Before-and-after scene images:
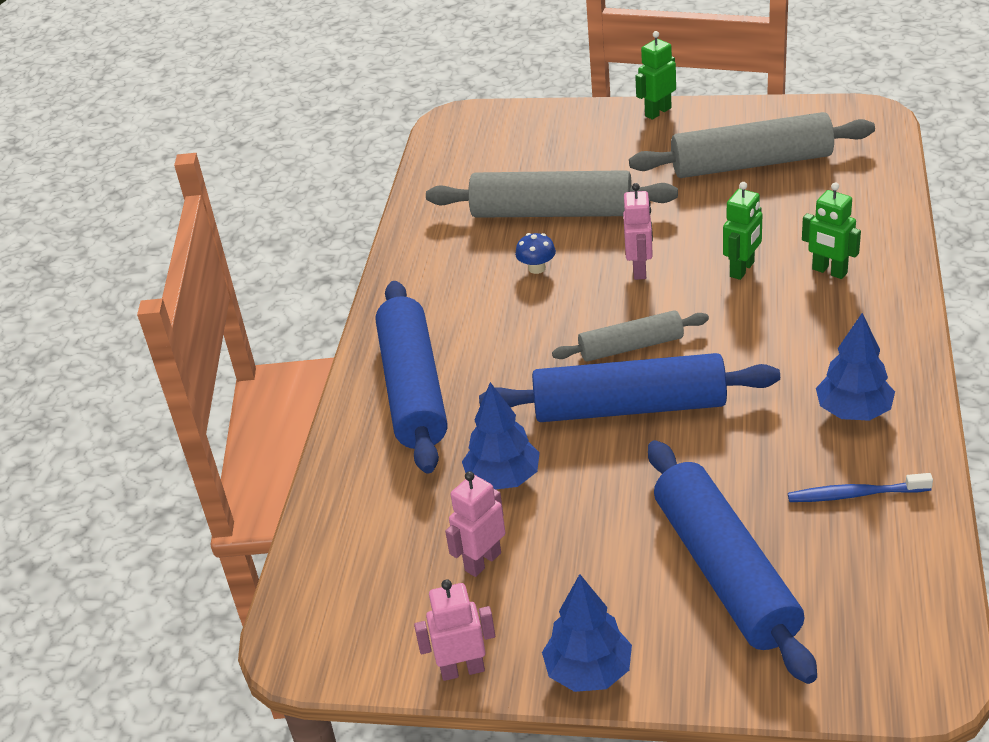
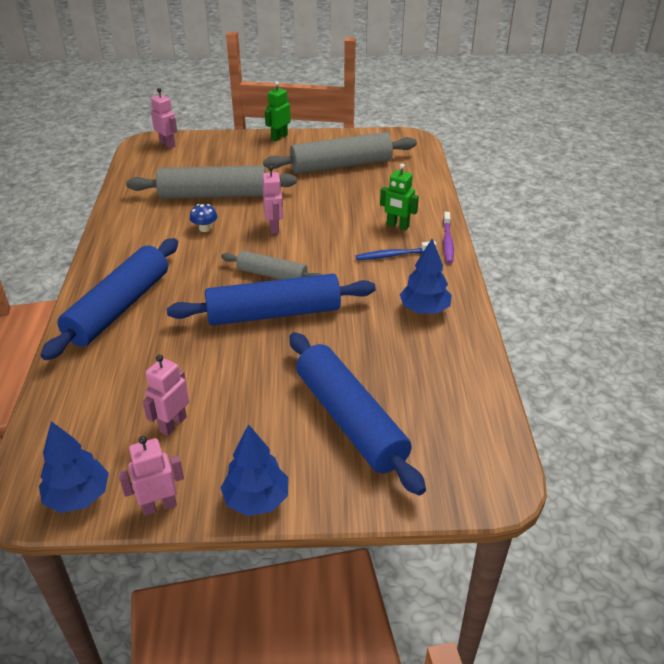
camera: 15 degrees left, 0 degrees up
blue rolling pin [376,281,447,474] -> blue rolling pin turned 45 degrees clockwise [41,238,178,360]
blue tree [462,382,540,490] -> blue tree moved to [39,421,109,513]
grey rolling pin [552,310,709,361] -> grey rolling pin turned 45 degrees clockwise [221,251,321,280]
green robot [723,182,762,280] -> none
blue toothbrush [788,473,933,502] -> blue toothbrush moved to [355,241,436,260]
none -> pink robot [151,88,177,149]
none -> purple toothbrush [443,212,454,264]

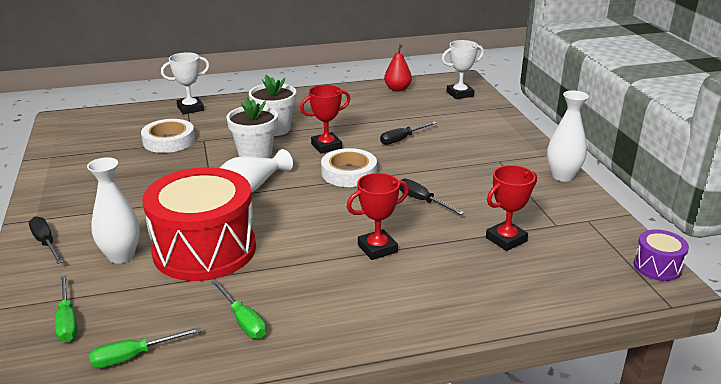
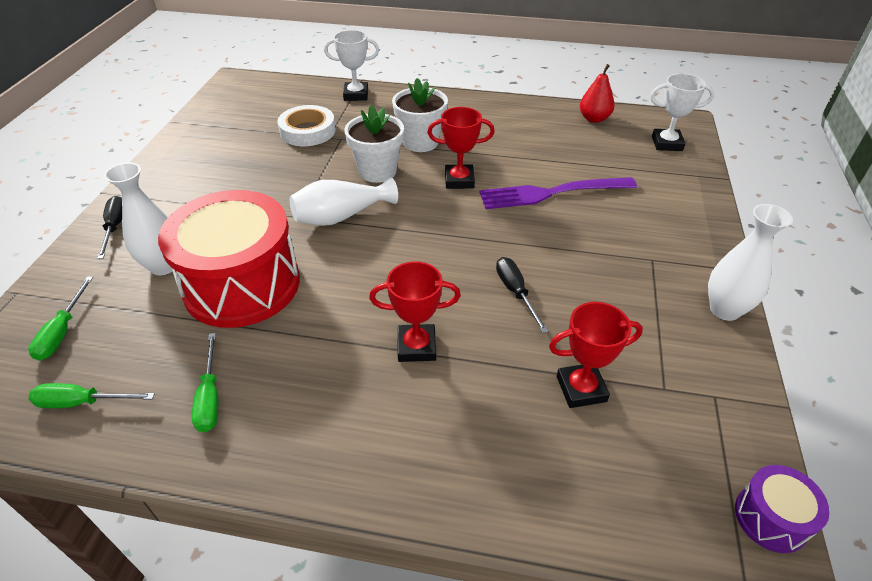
camera: 25 degrees right, 15 degrees up
white tape [321,148,377,187] -> none
black screwdriver [380,121,437,145] -> purple fork [479,177,637,209]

- _About this exercise_: Please give the number of lines above in which the word "rolling" appears, without any other text.

- _Finished task_: 2